▶ [Objective]:
Convert the dataset entries below into a Markdown table with a Row column giving the row number and a Line column holding each line, skipping any blank lines.

══ Stored records ══

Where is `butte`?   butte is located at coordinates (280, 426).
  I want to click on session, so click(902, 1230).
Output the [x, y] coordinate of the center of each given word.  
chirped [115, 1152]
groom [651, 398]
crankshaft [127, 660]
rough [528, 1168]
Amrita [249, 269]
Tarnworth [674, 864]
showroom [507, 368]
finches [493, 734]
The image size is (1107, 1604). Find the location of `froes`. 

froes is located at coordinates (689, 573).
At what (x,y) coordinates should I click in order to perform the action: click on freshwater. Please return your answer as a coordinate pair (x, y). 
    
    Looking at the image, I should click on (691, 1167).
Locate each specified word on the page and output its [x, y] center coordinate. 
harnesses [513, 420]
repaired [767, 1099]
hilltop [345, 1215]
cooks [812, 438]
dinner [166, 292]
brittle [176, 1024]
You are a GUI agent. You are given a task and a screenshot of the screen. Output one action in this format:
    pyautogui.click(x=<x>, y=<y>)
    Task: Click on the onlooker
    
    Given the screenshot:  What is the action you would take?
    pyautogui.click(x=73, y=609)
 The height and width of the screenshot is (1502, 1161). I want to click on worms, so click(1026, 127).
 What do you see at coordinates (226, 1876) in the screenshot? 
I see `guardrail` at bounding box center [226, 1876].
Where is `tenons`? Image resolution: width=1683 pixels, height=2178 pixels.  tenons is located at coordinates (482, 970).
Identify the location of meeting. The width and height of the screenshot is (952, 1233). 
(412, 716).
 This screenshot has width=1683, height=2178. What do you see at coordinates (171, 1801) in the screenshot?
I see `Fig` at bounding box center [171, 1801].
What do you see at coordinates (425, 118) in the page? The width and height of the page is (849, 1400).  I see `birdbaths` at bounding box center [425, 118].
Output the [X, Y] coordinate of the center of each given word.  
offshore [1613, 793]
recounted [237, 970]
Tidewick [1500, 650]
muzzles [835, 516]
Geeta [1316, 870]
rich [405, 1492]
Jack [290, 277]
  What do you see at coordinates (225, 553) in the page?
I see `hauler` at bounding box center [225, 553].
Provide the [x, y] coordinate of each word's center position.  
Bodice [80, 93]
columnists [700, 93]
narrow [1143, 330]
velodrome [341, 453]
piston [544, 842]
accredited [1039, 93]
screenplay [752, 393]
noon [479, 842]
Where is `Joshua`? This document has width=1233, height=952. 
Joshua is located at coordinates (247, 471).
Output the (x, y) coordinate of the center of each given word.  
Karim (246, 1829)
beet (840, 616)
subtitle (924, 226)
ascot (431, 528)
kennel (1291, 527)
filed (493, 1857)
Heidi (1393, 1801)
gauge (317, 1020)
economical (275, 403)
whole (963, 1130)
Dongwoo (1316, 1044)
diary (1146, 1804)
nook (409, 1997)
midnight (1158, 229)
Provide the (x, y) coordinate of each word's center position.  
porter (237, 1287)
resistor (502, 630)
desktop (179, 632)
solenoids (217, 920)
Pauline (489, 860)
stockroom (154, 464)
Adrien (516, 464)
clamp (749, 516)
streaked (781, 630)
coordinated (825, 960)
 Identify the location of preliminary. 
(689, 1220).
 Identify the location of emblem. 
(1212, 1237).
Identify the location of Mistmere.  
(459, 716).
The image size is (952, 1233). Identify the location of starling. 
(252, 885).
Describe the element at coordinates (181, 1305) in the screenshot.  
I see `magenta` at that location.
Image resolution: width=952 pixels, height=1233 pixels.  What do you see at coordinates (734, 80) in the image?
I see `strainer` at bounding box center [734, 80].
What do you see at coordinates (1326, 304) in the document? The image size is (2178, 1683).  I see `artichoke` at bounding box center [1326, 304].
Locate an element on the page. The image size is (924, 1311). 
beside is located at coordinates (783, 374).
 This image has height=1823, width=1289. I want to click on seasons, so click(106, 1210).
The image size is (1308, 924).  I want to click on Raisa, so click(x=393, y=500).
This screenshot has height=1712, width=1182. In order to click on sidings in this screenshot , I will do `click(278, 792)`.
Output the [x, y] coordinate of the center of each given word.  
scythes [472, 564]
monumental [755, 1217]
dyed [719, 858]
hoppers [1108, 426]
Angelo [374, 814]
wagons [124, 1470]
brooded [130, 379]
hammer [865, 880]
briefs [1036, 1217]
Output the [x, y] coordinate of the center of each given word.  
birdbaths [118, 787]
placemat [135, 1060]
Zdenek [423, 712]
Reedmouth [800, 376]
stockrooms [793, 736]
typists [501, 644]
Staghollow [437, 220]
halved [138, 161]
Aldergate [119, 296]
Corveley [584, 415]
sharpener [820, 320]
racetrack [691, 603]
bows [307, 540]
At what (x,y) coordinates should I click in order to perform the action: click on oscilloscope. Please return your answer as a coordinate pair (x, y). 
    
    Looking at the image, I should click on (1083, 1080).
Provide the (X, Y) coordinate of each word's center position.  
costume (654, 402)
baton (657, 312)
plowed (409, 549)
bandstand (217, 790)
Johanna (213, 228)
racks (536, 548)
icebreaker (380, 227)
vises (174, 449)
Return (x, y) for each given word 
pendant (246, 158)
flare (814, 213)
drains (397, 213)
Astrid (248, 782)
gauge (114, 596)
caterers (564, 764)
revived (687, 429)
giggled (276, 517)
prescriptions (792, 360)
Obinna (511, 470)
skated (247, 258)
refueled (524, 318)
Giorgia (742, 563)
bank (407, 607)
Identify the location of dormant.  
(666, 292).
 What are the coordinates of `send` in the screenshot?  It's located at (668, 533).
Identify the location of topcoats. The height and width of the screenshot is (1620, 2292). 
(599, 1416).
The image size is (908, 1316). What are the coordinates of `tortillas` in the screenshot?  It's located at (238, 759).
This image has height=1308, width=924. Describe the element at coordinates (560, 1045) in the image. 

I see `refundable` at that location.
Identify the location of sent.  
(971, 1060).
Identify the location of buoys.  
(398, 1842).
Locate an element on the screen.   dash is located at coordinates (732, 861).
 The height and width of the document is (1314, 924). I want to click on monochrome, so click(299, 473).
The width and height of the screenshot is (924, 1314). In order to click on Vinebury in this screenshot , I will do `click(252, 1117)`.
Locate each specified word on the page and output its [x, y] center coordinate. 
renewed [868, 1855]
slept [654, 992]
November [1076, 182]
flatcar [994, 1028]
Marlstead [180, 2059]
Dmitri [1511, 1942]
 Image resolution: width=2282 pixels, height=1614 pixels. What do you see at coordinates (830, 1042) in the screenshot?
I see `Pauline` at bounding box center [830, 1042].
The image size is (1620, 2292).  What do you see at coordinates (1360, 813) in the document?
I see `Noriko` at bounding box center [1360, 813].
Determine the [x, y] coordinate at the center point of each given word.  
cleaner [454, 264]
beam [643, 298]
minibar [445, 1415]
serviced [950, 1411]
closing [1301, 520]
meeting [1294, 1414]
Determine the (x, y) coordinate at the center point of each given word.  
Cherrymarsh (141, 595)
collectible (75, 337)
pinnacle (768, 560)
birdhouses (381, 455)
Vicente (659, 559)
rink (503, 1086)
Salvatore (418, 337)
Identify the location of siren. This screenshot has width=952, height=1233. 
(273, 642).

═══

▶ [Expected output]:
| Row | Line |
|---|---|
| 1 | Where is `butte`?   butte is located at coordinates (280, 426). |
| 2 |   I want to click on session, so click(902, 1230). |
| 3 | Output the [x, y] coordinate of the center of each given word.   |
| 4 | chirped [115, 1152] |
| 5 | groom [651, 398] |
| 6 | crankshaft [127, 660] |
| 7 | rough [528, 1168] |
| 8 | Amrita [249, 269] |
| 9 | Tarnworth [674, 864] |
| 10 | showroom [507, 368] |
| 11 | finches [493, 734] |
| 12 | The image size is (1107, 1604). Find the location of `froes`.  |
| 13 | froes is located at coordinates (689, 573). |
| 14 | At what (x,y) coordinates should I click in order to perform the action: click on freshwater. Please return your answer as a coordinate pair (x, y).  |
| 15 |     Looking at the image, I should click on (691, 1167). |
| 16 | Locate each specified word on the page and output its [x, y] center coordinate.  |
| 17 | harnesses [513, 420] |
| 18 | repaired [767, 1099] |
| 19 | hilltop [345, 1215] |
| 20 | cooks [812, 438] |
| 21 | dinner [166, 292] |
| 22 | brittle [176, 1024] |
| 23 | You are a GUI agent. You are given a task and a screenshot of the screen. Output one action in this format: |
| 24 |     pyautogui.click(x=<x>, y=<y>) |
| 25 |     Task: Click on the onlooker |
| 26 |     Given the screenshot:  What is the action you would take? |
| 27 |     pyautogui.click(x=73, y=609) |
| 28 |  The height and width of the screenshot is (1502, 1161). I want to click on worms, so click(1026, 127). |
| 29 |  What do you see at coordinates (226, 1876) in the screenshot?  |
| 30 | I see `guardrail` at bounding box center [226, 1876]. |
| 31 | Where is `tenons`? Image resolution: width=1683 pixels, height=2178 pixels.  tenons is located at coordinates (482, 970). |
| 32 | Identify the location of meeting. The width and height of the screenshot is (952, 1233).  |
| 33 | (412, 716). |
| 34 |  This screenshot has width=1683, height=2178. What do you see at coordinates (171, 1801) in the screenshot? |
| 35 | I see `Fig` at bounding box center [171, 1801]. |
| 36 | What do you see at coordinates (425, 118) in the page? The width and height of the page is (849, 1400).  I see `birdbaths` at bounding box center [425, 118]. |
| 37 | Output the [X, Y] coordinate of the center of each given word.   |
| 38 | offshore [1613, 793] |
| 39 | recounted [237, 970] |
| 40 | Tidewick [1500, 650] |
| 41 | muzzles [835, 516] |
| 42 | Geeta [1316, 870] |
| 43 | rich [405, 1492] |
| 44 | Jack [290, 277] |
| 45 |   What do you see at coordinates (225, 553) in the page? |
| 46 | I see `hauler` at bounding box center [225, 553]. |
| 47 | Provide the [x, y] coordinate of each word's center position.   |
| 48 | Bodice [80, 93] |
| 49 | columnists [700, 93] |
| 50 | narrow [1143, 330] |
| 51 | velodrome [341, 453] |
| 52 | piston [544, 842] |
| 53 | accredited [1039, 93] |
| 54 | screenplay [752, 393] |
| 55 | noon [479, 842] |
| 56 | Where is `Joshua`? This document has width=1233, height=952.  |
| 57 | Joshua is located at coordinates (247, 471). |
| 58 | Output the (x, y) coordinate of the center of each given word.   |
| 59 | Karim (246, 1829) |
| 60 | beet (840, 616) |
| 61 | subtitle (924, 226) |
| 62 | ascot (431, 528) |
| 63 | kennel (1291, 527) |
| 64 | filed (493, 1857) |
| 65 | Heidi (1393, 1801) |
| 66 | gauge (317, 1020) |
| 67 | economical (275, 403) |
| 68 | whole (963, 1130) |
| 69 | Dongwoo (1316, 1044) |
| 70 | diary (1146, 1804) |
| 71 | nook (409, 1997) |
| 72 | midnight (1158, 229) |
| 73 | Provide the (x, y) coordinate of each word's center position.   |
| 74 | porter (237, 1287) |
| 75 | resistor (502, 630) |
| 76 | desktop (179, 632) |
| 77 | solenoids (217, 920) |
| 78 | Pauline (489, 860) |
| 79 | stockroom (154, 464) |
| 80 | Adrien (516, 464) |
| 81 | clamp (749, 516) |
| 82 | streaked (781, 630) |
| 83 | coordinated (825, 960) |
| 84 |  Identify the location of preliminary.  |
| 85 | (689, 1220). |
| 86 |  Identify the location of emblem.  |
| 87 | (1212, 1237). |
| 88 | Identify the location of Mistmere.   |
| 89 | (459, 716). |
| 90 | The image size is (952, 1233). Identify the location of starling.  |
| 91 | (252, 885). |
| 92 | Describe the element at coordinates (181, 1305) in the screenshot.   |
| 93 | I see `magenta` at that location. |
| 94 | Image resolution: width=952 pixels, height=1233 pixels.  What do you see at coordinates (734, 80) in the image? |
| 95 | I see `strainer` at bounding box center [734, 80]. |
| 96 | What do you see at coordinates (1326, 304) in the document? The image size is (2178, 1683).  I see `artichoke` at bounding box center [1326, 304]. |
| 97 | Locate an element on the page. The image size is (924, 1311).  |
| 98 | beside is located at coordinates (783, 374). |
| 99 |  This image has height=1823, width=1289. I want to click on seasons, so click(106, 1210). |
| 100 | The image size is (1308, 924).  I want to click on Raisa, so click(x=393, y=500). |
| 101 | This screenshot has height=1712, width=1182. In order to click on sidings in this screenshot , I will do `click(278, 792)`. |
| 102 | Output the [x, y] coordinate of the center of each given word.   |
| 103 | scythes [472, 564] |
| 104 | monumental [755, 1217] |
| 105 | dyed [719, 858] |
| 106 | hoppers [1108, 426] |
| 107 | Angelo [374, 814] |
| 108 | wagons [124, 1470] |
| 109 | brooded [130, 379] |
| 110 | hammer [865, 880] |
| 111 | briefs [1036, 1217] |
| 112 | Output the [x, y] coordinate of the center of each given word.   |
| 113 | birdbaths [118, 787] |
| 114 | placemat [135, 1060] |
| 115 | Zdenek [423, 712] |
| 116 | Reedmouth [800, 376] |
| 117 | stockrooms [793, 736] |
| 118 | typists [501, 644] |
| 119 | Staghollow [437, 220] |
| 120 | halved [138, 161] |
| 121 | Aldergate [119, 296] |
| 122 | Corveley [584, 415] |
| 123 | sharpener [820, 320] |
| 124 | racetrack [691, 603] |
| 125 | bows [307, 540] |
| 126 | At what (x,y) coordinates should I click in order to perform the action: click on oscilloscope. Please return your answer as a coordinate pair (x, y).  |
| 127 |     Looking at the image, I should click on (1083, 1080). |
| 128 | Provide the (X, Y) coordinate of each word's center position.   |
| 129 | costume (654, 402) |
| 130 | baton (657, 312) |
| 131 | plowed (409, 549) |
| 132 | bandstand (217, 790) |
| 133 | Johanna (213, 228) |
| 134 | racks (536, 548) |
| 135 | icebreaker (380, 227) |
| 136 | vises (174, 449) |
| 137 | Return (x, y) for each given word  |
| 138 | pendant (246, 158) |
| 139 | flare (814, 213) |
| 140 | drains (397, 213) |
| 141 | Astrid (248, 782) |
| 142 | gauge (114, 596) |
| 143 | caterers (564, 764) |
| 144 | revived (687, 429) |
| 145 | giggled (276, 517) |
| 146 | prescriptions (792, 360) |
| 147 | Obinna (511, 470) |
| 148 | skated (247, 258) |
| 149 | refueled (524, 318) |
| 150 | Giorgia (742, 563) |
| 151 | bank (407, 607) |
| 152 | Identify the location of dormant.   |
| 153 | (666, 292). |
| 154 |  What are the coordinates of `send` in the screenshot?  It's located at (668, 533). |
| 155 | Identify the location of topcoats. The height and width of the screenshot is (1620, 2292).  |
| 156 | (599, 1416). |
| 157 | The image size is (908, 1316). What are the coordinates of `tortillas` in the screenshot?  It's located at (238, 759). |
| 158 | This image has height=1308, width=924. Describe the element at coordinates (560, 1045) in the image.  |
| 159 | I see `refundable` at that location. |
| 160 | Identify the location of sent.   |
| 161 | (971, 1060). |
| 162 | Identify the location of buoys.   |
| 163 | (398, 1842). |
| 164 | Locate an element on the screen.   dash is located at coordinates (732, 861). |
| 165 |  The height and width of the document is (1314, 924). I want to click on monochrome, so click(299, 473). |
| 166 | The width and height of the screenshot is (924, 1314). In order to click on Vinebury in this screenshot , I will do `click(252, 1117)`. |
| 167 | Locate each specified word on the page and output its [x, y] center coordinate.  |
| 168 | renewed [868, 1855] |
| 169 | slept [654, 992] |
| 170 | November [1076, 182] |
| 171 | flatcar [994, 1028] |
| 172 | Marlstead [180, 2059] |
| 173 | Dmitri [1511, 1942] |
| 174 |  Image resolution: width=2282 pixels, height=1614 pixels. What do you see at coordinates (830, 1042) in the screenshot? |
| 175 | I see `Pauline` at bounding box center [830, 1042]. |
| 176 | The image size is (1620, 2292).  What do you see at coordinates (1360, 813) in the document? |
| 177 | I see `Noriko` at bounding box center [1360, 813]. |
| 178 | Determine the [x, y] coordinate at the center point of each given word.   |
| 179 | cleaner [454, 264] |
| 180 | beam [643, 298] |
| 181 | minibar [445, 1415] |
| 182 | serviced [950, 1411] |
| 183 | closing [1301, 520] |
| 184 | meeting [1294, 1414] |
| 185 | Determine the (x, y) coordinate at the center point of each given word.   |
| 186 | Cherrymarsh (141, 595) |
| 187 | collectible (75, 337) |
| 188 | pinnacle (768, 560) |
| 189 | birdhouses (381, 455) |
| 190 | Vicente (659, 559) |
| 191 | rink (503, 1086) |
| 192 | Salvatore (418, 337) |
| 193 | Identify the location of siren. This screenshot has width=952, height=1233.  |
| 194 | (273, 642). |